=== TASK TO CARRY OUT ===
Return the run of lines below that opens with the line containing "BUZZER pin IO: D7 -> D1" and closes with the line containing "MATRIX pin CS: D32 -> D21", keeping each one exact.

=== SOURCE DATA ===
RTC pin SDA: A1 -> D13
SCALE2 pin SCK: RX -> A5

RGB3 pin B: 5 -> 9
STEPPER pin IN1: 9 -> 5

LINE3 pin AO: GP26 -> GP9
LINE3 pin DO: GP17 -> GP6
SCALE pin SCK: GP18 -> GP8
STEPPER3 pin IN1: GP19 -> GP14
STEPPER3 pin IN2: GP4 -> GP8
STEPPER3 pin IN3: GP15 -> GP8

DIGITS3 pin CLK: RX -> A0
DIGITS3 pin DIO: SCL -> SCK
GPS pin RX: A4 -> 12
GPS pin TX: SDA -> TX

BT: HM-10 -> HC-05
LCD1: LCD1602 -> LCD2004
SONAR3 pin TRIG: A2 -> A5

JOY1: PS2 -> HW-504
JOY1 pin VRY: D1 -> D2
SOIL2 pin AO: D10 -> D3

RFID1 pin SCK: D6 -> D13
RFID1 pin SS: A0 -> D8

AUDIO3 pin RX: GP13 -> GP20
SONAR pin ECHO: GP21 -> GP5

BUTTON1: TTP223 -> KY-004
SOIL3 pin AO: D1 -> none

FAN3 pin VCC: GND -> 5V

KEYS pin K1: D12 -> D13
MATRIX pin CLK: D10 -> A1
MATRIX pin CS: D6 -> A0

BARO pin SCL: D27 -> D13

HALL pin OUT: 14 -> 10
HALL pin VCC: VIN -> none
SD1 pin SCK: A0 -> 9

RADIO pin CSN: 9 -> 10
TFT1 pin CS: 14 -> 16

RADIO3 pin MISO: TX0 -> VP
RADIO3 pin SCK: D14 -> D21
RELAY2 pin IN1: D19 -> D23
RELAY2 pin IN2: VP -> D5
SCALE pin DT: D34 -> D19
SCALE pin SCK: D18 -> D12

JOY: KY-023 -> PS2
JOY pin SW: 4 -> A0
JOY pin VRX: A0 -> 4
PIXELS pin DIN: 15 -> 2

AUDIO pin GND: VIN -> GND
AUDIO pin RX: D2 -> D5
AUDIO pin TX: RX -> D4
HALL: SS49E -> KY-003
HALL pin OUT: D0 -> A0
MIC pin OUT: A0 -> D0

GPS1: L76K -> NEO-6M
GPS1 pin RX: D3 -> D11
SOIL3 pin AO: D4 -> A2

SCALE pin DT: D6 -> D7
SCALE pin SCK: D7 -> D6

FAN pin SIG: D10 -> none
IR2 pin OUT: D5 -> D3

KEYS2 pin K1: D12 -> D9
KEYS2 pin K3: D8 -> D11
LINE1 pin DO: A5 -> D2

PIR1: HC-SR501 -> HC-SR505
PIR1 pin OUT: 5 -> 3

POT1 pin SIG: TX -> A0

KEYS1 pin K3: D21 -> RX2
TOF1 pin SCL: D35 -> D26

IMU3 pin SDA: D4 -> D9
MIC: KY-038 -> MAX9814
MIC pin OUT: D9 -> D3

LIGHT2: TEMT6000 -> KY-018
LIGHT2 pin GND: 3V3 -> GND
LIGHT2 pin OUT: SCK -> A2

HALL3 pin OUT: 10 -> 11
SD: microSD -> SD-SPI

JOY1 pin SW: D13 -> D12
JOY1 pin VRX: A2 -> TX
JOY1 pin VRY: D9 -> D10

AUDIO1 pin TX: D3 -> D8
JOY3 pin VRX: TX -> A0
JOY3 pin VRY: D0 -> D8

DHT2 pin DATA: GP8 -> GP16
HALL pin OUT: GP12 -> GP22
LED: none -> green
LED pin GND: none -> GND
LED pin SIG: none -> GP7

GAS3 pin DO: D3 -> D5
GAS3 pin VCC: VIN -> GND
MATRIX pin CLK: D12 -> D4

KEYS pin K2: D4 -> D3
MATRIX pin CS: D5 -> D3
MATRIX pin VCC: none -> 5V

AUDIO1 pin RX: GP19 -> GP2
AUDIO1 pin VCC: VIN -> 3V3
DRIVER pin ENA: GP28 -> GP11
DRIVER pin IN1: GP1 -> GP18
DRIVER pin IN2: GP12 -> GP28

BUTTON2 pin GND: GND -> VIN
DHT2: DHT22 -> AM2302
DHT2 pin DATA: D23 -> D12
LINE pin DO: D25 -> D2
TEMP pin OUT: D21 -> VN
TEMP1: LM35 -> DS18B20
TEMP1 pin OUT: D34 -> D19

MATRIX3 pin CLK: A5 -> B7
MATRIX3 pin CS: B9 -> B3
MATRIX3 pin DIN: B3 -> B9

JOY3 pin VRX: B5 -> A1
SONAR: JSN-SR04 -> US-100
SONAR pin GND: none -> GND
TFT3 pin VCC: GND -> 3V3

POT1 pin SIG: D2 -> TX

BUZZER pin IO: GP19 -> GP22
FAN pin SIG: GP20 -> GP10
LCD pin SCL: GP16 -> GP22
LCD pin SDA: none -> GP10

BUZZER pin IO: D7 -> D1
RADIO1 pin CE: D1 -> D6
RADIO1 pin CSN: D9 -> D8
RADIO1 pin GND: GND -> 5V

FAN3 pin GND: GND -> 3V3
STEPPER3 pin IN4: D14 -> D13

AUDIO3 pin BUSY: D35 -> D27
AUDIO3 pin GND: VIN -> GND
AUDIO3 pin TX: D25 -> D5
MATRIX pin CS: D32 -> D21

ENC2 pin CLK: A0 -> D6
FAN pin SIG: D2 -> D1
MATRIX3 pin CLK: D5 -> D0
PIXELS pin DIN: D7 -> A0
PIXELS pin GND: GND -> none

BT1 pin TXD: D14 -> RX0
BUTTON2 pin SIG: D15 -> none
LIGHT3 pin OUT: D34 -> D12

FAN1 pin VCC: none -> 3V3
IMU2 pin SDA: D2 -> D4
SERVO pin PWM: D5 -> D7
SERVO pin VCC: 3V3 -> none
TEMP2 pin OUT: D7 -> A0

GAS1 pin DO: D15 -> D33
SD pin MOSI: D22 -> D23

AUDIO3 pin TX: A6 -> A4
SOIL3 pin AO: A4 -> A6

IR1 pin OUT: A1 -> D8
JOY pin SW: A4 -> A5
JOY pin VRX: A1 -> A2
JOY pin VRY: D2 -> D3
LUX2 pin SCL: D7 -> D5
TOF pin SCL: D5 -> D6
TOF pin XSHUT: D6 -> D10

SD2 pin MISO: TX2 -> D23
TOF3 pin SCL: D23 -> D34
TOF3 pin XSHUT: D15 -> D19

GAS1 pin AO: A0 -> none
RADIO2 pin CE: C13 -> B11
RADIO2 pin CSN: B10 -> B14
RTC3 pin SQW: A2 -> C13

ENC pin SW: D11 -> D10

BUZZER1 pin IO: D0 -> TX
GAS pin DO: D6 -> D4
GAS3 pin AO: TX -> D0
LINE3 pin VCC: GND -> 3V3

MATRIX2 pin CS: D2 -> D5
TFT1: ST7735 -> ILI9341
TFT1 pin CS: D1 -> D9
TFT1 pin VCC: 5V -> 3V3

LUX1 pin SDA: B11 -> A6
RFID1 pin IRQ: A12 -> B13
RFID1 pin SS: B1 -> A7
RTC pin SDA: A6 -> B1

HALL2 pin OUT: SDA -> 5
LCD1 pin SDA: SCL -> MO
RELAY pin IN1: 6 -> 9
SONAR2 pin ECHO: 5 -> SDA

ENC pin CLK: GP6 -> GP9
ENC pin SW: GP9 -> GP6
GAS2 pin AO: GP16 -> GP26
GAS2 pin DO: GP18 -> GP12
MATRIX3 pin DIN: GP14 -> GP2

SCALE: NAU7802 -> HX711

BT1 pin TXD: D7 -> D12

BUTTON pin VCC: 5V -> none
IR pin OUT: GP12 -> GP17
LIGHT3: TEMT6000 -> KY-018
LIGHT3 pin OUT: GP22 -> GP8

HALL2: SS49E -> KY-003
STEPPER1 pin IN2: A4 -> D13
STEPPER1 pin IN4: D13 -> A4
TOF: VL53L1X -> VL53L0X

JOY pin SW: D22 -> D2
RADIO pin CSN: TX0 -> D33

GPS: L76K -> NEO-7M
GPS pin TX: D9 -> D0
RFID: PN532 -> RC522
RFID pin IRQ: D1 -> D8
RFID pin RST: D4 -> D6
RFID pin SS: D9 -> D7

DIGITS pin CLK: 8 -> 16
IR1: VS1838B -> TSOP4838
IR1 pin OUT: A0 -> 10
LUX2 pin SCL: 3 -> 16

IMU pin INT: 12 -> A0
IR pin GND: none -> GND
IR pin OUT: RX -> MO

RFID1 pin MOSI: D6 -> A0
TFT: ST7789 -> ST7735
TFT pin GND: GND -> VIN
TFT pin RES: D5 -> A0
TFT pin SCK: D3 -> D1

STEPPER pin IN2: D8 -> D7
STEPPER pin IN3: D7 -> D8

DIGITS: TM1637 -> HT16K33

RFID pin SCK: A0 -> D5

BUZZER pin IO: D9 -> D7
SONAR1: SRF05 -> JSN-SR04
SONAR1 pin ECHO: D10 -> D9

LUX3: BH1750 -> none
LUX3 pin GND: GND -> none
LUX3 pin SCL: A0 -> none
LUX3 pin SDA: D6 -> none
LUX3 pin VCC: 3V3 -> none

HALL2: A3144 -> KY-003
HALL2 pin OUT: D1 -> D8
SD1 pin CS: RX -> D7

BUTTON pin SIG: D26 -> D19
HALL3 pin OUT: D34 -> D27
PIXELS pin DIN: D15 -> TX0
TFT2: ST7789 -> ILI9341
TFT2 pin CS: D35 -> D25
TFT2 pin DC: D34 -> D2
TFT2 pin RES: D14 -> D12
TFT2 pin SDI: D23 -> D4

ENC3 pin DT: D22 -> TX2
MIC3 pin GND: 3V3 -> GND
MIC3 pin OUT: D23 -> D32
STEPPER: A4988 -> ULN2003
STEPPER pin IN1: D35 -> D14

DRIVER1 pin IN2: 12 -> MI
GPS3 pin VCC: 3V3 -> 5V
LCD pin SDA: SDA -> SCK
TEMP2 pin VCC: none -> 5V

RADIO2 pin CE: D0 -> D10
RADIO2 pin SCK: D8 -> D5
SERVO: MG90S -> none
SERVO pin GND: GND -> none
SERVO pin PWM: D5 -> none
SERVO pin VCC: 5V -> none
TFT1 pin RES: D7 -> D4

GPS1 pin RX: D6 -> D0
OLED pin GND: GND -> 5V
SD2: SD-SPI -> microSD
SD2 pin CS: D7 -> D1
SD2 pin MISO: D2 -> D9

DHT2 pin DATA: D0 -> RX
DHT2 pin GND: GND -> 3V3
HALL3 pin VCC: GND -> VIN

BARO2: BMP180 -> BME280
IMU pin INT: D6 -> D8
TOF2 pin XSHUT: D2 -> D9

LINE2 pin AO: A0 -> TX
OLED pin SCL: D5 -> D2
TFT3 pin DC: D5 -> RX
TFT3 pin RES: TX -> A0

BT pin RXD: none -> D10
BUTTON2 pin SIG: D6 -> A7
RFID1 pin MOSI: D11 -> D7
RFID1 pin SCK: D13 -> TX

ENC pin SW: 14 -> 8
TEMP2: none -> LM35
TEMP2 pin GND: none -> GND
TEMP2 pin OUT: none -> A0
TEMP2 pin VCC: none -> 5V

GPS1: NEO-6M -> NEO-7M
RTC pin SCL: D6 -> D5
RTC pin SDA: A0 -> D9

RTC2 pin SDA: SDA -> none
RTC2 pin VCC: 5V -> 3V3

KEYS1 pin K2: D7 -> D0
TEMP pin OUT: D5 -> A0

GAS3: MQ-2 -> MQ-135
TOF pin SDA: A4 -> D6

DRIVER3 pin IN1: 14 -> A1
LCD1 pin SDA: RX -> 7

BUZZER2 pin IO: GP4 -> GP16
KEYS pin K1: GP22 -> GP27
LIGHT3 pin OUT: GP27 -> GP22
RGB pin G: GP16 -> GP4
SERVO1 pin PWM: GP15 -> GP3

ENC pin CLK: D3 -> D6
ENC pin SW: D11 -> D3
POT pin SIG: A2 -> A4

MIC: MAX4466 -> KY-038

=== ANSWER AREA ===
BUZZER pin IO: D7 -> D1
RADIO1 pin CE: D1 -> D6
RADIO1 pin CSN: D9 -> D8
RADIO1 pin GND: GND -> 5V

FAN3 pin GND: GND -> 3V3
STEPPER3 pin IN4: D14 -> D13

AUDIO3 pin BUSY: D35 -> D27
AUDIO3 pin GND: VIN -> GND
AUDIO3 pin TX: D25 -> D5
MATRIX pin CS: D32 -> D21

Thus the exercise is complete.